* _WORK REQUIRED_: For this exercise, copy the records below exactly and exclude every image.

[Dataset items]

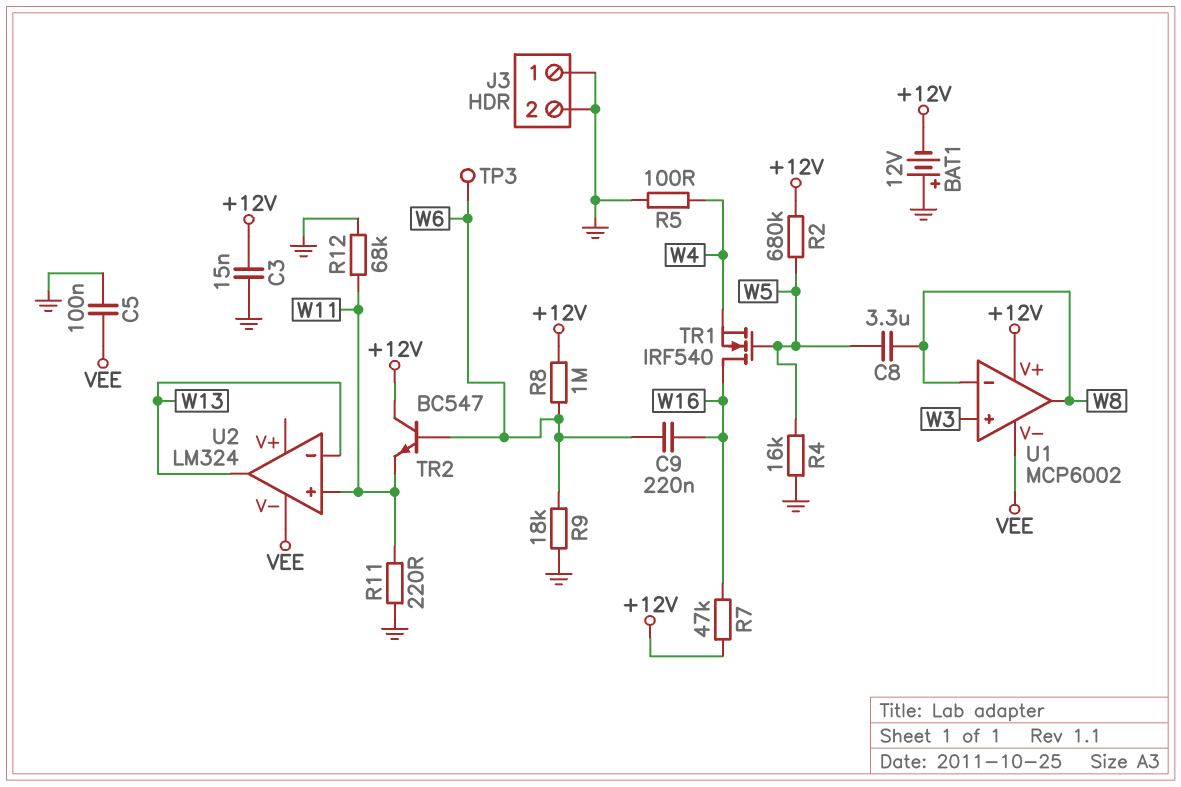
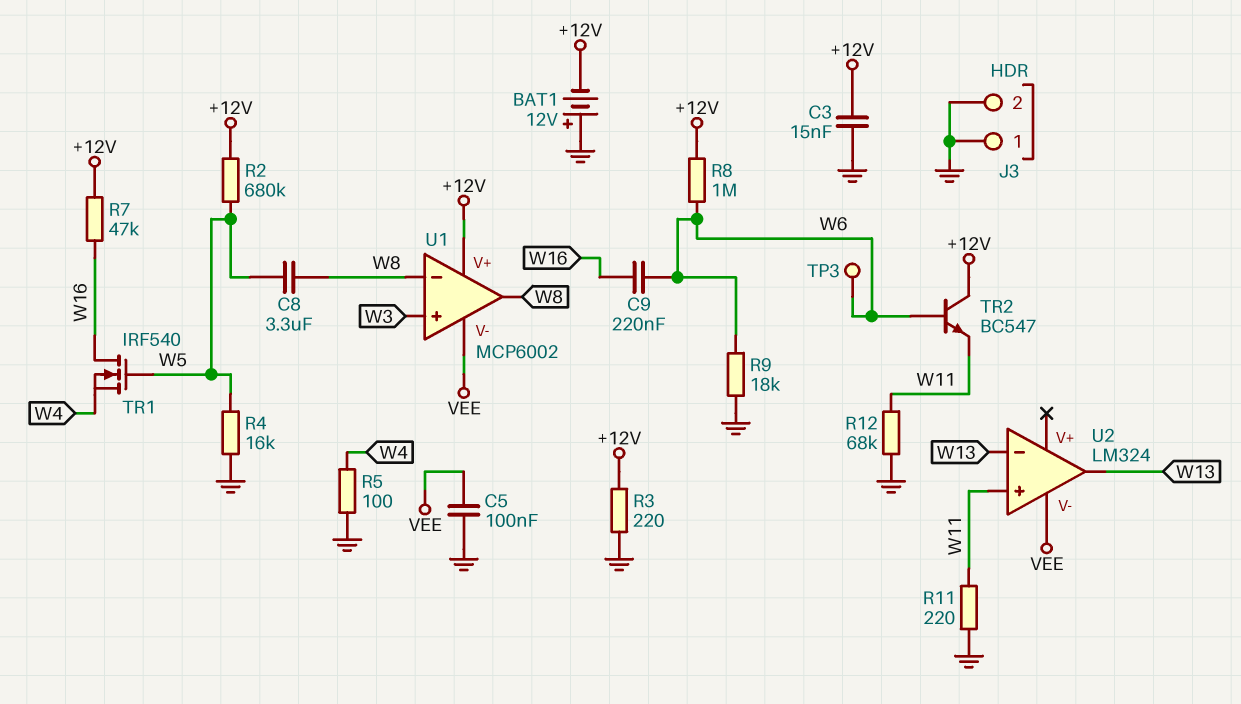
R3: none -> 220 (+12V, GND)

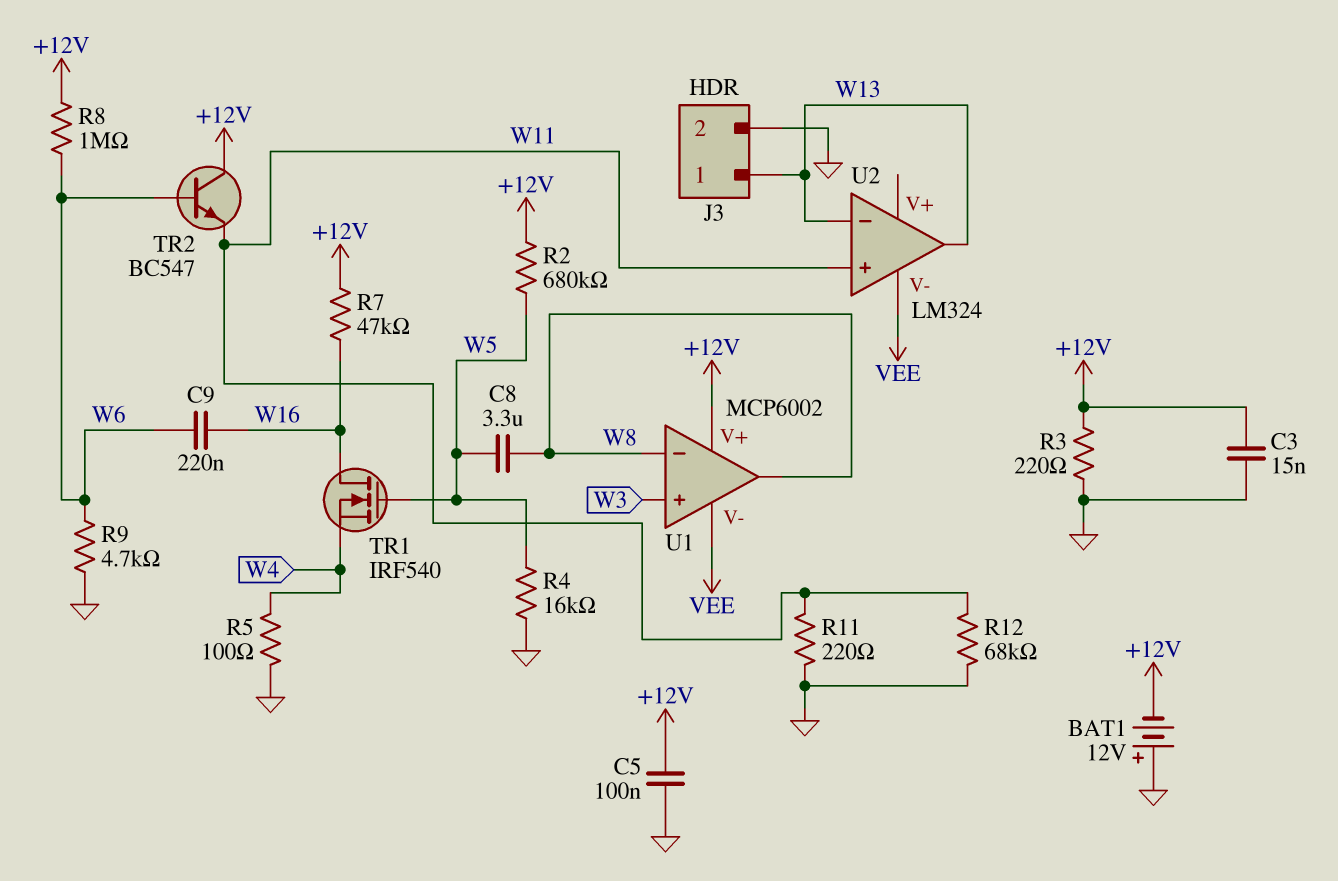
C5: 100nF (GND, VEE) -> 100nF (+12V, GND)
J3 pin 1: GND -> W13
R9: 18k (GND, W6) -> 4.7k (GND, W6)
TP3: test point (W6) -> none

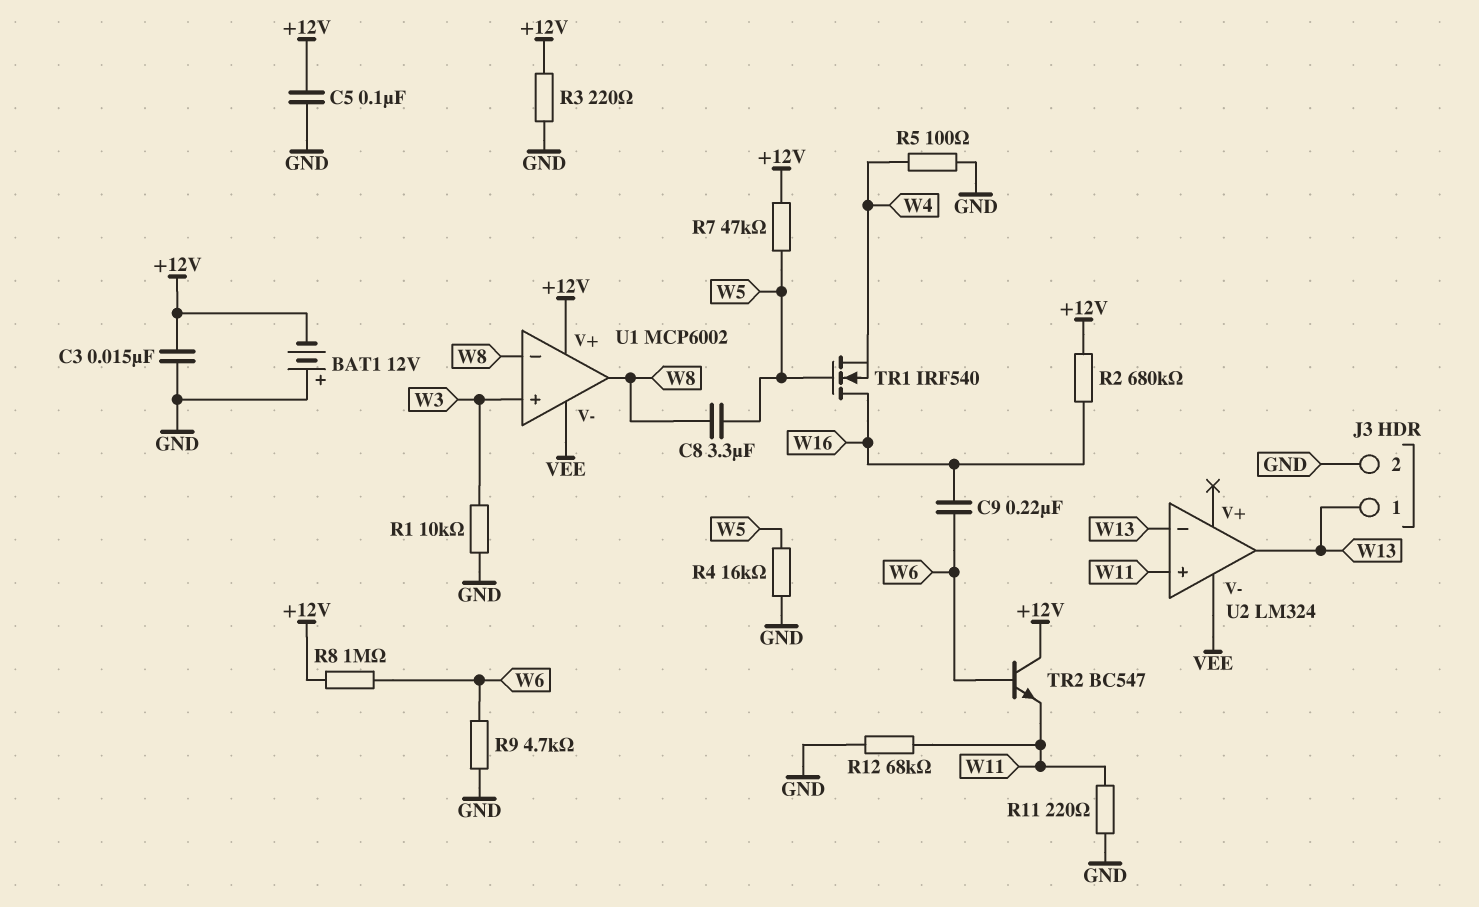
R1: none -> 10k (GND, W3)
R2: 680k (+12V, W5) -> 680k (+12V, W16)
R7: 47k (+12V, W16) -> 47k (+12V, W5)

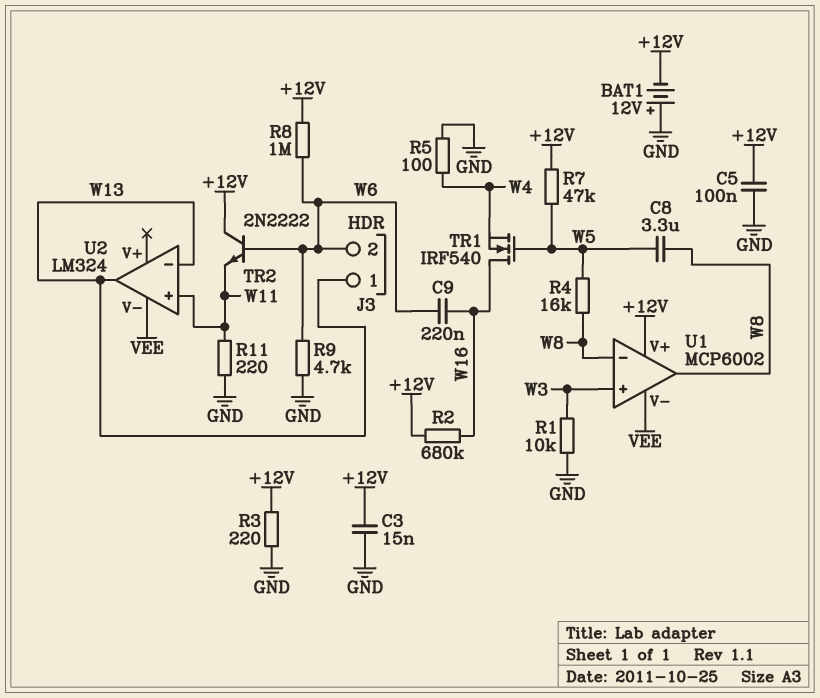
J3 pin 2: GND -> W6
R4: 16k (GND, W5) -> 16k (W5, W8)
R12: 68k (GND, W11) -> none
TR2: NPN BC547 (B W6, C +12V, E W11) -> NPN 2N2222 (B W6, C +12V, E W11)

* _OUTPUT BELOW_:
R3: none -> 220 (+12V, GND)

C5: 100nF (GND, VEE) -> 100nF (+12V, GND)
J3 pin 1: GND -> W13
R9: 18k (GND, W6) -> 4.7k (GND, W6)
TP3: test point (W6) -> none

R1: none -> 10k (GND, W3)
R2: 680k (+12V, W5) -> 680k (+12V, W16)
R7: 47k (+12V, W16) -> 47k (+12V, W5)

J3 pin 2: GND -> W6
R4: 16k (GND, W5) -> 16k (W5, W8)
R12: 68k (GND, W11) -> none
TR2: NPN BC547 (B W6, C +12V, E W11) -> NPN 2N2222 (B W6, C +12V, E W11)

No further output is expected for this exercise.